** Object transformation records **
[Start of section]

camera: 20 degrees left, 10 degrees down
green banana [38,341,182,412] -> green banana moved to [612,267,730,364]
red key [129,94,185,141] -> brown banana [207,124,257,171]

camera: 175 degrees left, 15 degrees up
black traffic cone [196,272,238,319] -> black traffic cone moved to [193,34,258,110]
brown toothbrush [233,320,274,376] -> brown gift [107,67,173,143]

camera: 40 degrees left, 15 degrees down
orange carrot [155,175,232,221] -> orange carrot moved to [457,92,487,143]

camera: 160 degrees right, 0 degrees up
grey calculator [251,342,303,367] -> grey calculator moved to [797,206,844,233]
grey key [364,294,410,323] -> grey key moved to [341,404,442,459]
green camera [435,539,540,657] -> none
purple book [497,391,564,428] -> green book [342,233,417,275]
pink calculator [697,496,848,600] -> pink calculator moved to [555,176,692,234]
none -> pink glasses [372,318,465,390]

[End of section]
[Start of section]

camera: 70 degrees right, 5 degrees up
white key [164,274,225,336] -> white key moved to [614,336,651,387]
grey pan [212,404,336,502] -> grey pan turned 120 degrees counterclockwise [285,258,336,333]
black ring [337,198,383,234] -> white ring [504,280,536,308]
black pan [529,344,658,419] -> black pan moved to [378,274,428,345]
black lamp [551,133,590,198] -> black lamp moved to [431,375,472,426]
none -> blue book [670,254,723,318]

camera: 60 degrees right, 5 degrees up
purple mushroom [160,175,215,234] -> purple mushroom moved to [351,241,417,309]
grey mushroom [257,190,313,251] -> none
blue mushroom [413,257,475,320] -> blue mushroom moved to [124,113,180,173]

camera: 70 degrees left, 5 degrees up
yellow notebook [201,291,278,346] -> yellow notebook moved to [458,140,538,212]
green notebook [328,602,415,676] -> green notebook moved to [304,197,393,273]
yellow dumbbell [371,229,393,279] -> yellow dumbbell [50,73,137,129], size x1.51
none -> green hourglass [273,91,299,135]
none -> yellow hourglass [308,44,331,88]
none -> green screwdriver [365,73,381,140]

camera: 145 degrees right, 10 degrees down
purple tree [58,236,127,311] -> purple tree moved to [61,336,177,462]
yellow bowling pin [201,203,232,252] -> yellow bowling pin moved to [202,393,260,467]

[End of section]
[Start of section]

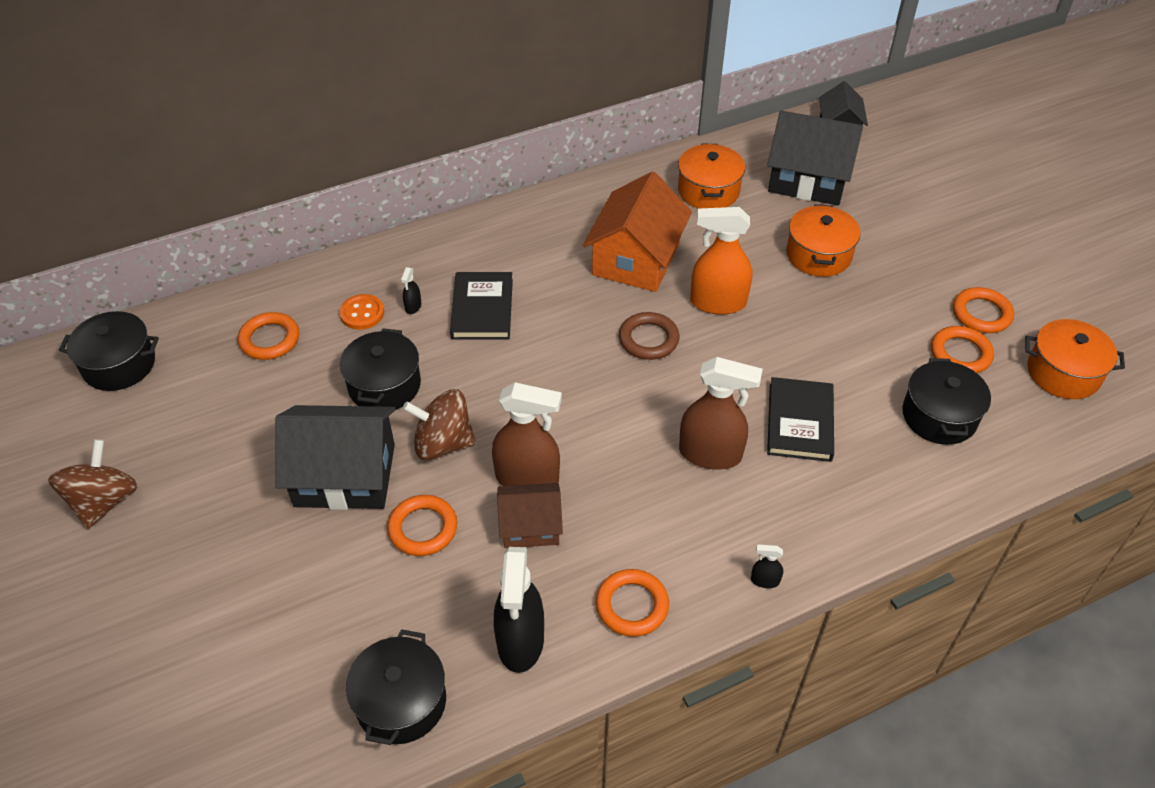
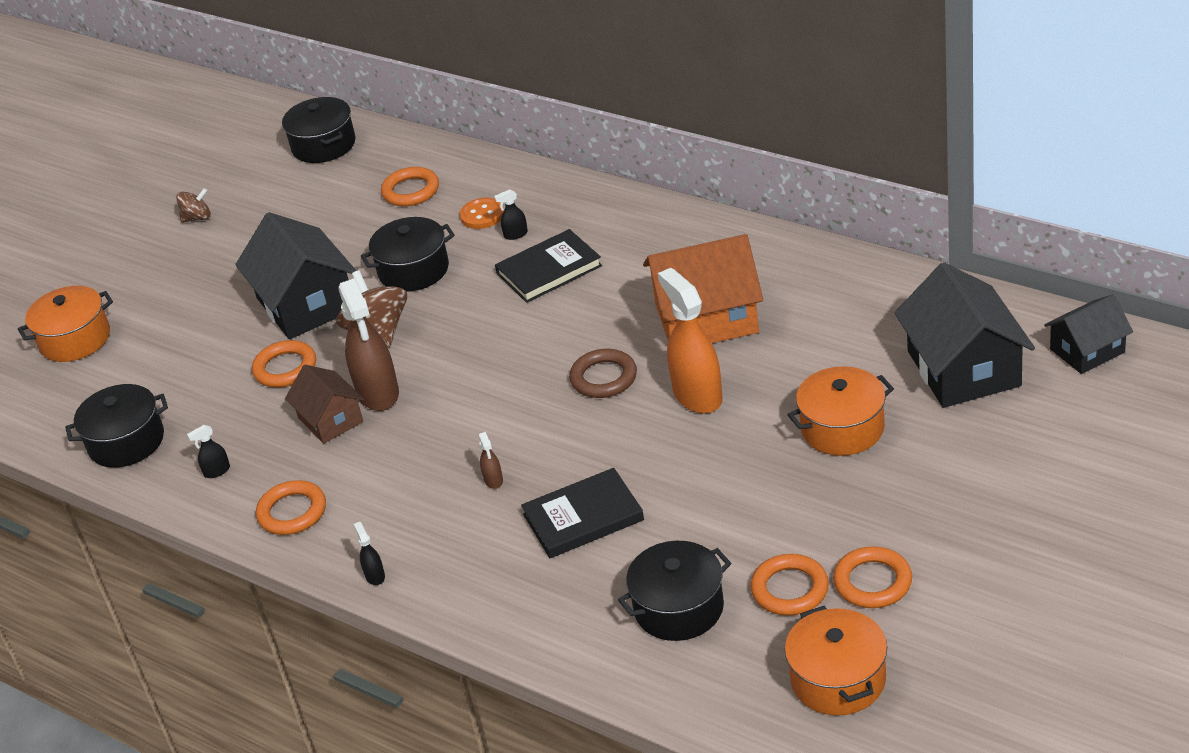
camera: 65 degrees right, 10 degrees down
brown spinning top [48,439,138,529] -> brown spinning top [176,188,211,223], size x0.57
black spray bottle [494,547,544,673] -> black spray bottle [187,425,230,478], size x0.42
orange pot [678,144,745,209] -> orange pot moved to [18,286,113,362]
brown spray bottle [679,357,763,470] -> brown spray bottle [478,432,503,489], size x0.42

[End of section]

** PROBLEM TO WORK ON **
Looking at the data above, write out exactly the lines that start at the one containing "camera: 20 degrees left, 10 degrees down" and end at the one containing "black traffic cone [196,272,238,319]"; include both and nothing beyond.

** RESULT OF THIS EXERCISE **
camera: 20 degrees left, 10 degrees down
green banana [38,341,182,412] -> green banana moved to [612,267,730,364]
red key [129,94,185,141] -> brown banana [207,124,257,171]

camera: 175 degrees left, 15 degrees up
black traffic cone [196,272,238,319] -> black traffic cone moved to [193,34,258,110]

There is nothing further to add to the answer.